* **What you need to do**: Which lines run from the one containing "(363, 367) = (499, 248): red" through the end of the entries? Restate them word for word, and only those.

Spatial reasoning data
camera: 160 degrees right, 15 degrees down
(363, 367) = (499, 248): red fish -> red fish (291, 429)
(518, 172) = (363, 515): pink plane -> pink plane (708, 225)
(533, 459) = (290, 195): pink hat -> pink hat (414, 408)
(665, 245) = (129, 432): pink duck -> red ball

* **Reply to the exercise**:
(363, 367) = (499, 248): red fish -> red fish (291, 429)
(518, 172) = (363, 515): pink plane -> pink plane (708, 225)
(533, 459) = (290, 195): pink hat -> pink hat (414, 408)
(665, 245) = (129, 432): pink duck -> red ball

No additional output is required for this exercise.